RECORDS SHOWN

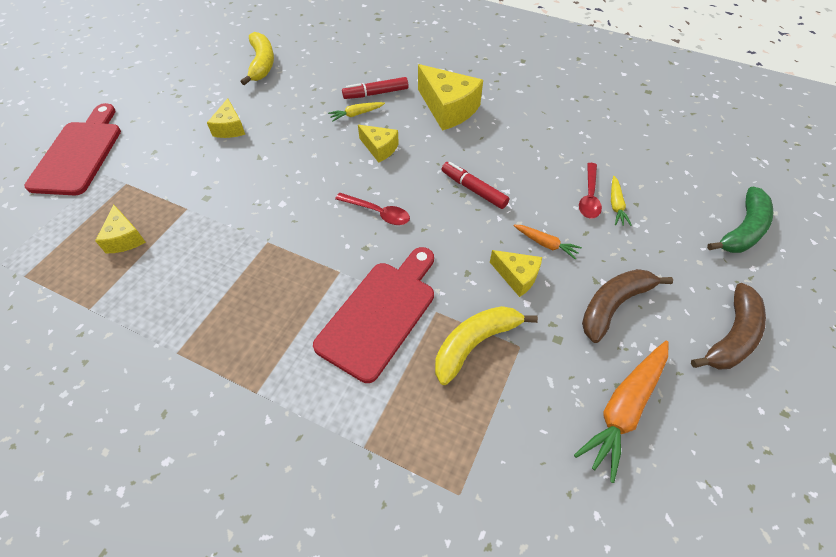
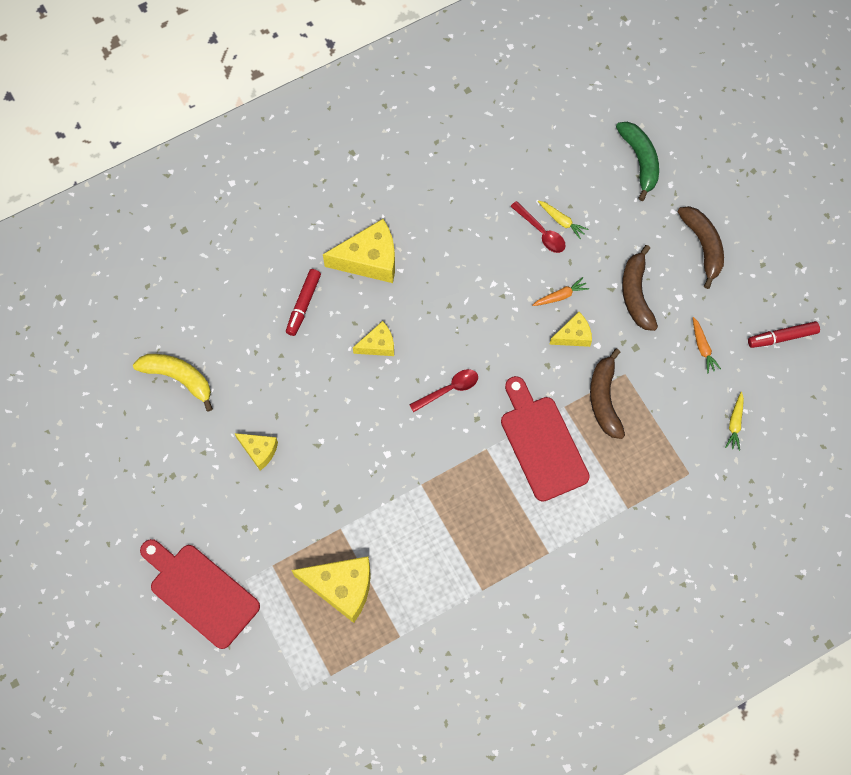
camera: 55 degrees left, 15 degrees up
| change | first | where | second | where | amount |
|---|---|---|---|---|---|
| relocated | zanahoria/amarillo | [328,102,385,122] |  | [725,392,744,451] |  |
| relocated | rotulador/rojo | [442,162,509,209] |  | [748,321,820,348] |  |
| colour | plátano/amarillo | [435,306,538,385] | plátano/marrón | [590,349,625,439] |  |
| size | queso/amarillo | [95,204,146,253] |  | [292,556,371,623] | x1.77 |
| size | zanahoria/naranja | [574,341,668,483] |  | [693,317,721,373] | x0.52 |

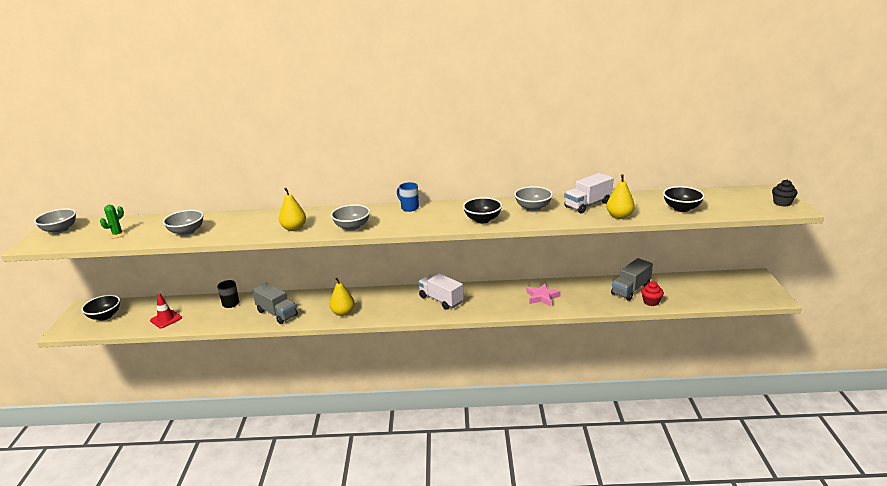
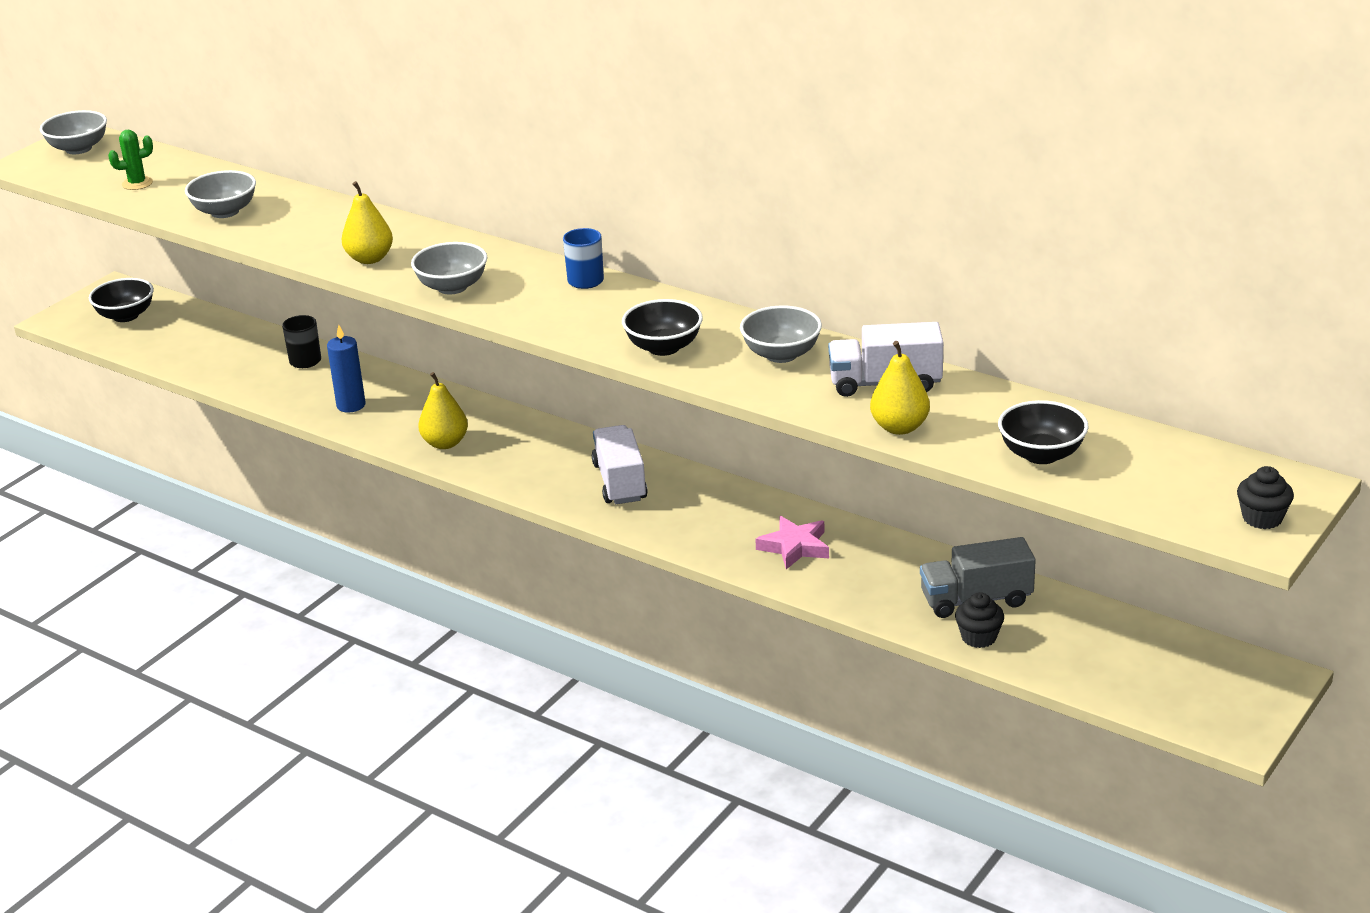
camera: 35 degrees right, 5 degrees up
| change | first | where | second | where | amount |
|---|---|---|---|---|---|
| missing | cono de tráfico/rojo | [150,293,182,328] |  |  |  |
| exchanged | camión/gris | [252,282,298,324] | vela/azul | [327,325,366,413] |  |
| colour | magdalena/rojo | [641,281,664,306] | magdalena/negro | [955,592,1004,648] |  |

HOW TO COMPLETE THIS TASK
The answer is the entries above, given again exactly, with no pictures among them.

RESPONSE TO THIS EXERCISE
camera: 55 degrees left, 15 degrees up
| change | first | where | second | where | amount |
|---|---|---|---|---|---|
| relocated | zanahoria/amarillo | [328,102,385,122] |  | [725,392,744,451] |  |
| relocated | rotulador/rojo | [442,162,509,209] |  | [748,321,820,348] |  |
| colour | plátano/amarillo | [435,306,538,385] | plátano/marrón | [590,349,625,439] |  |
| size | queso/amarillo | [95,204,146,253] |  | [292,556,371,623] | x1.77 |
| size | zanahoria/naranja | [574,341,668,483] |  | [693,317,721,373] | x0.52 |

camera: 35 degrees right, 5 degrees up
| change | first | where | second | where | amount |
|---|---|---|---|---|---|
| missing | cono de tráfico/rojo | [150,293,182,328] |  |  |  |
| exchanged | camión/gris | [252,282,298,324] | vela/azul | [327,325,366,413] |  |
| colour | magdalena/rojo | [641,281,664,306] | magdalena/negro | [955,592,1004,648] |  |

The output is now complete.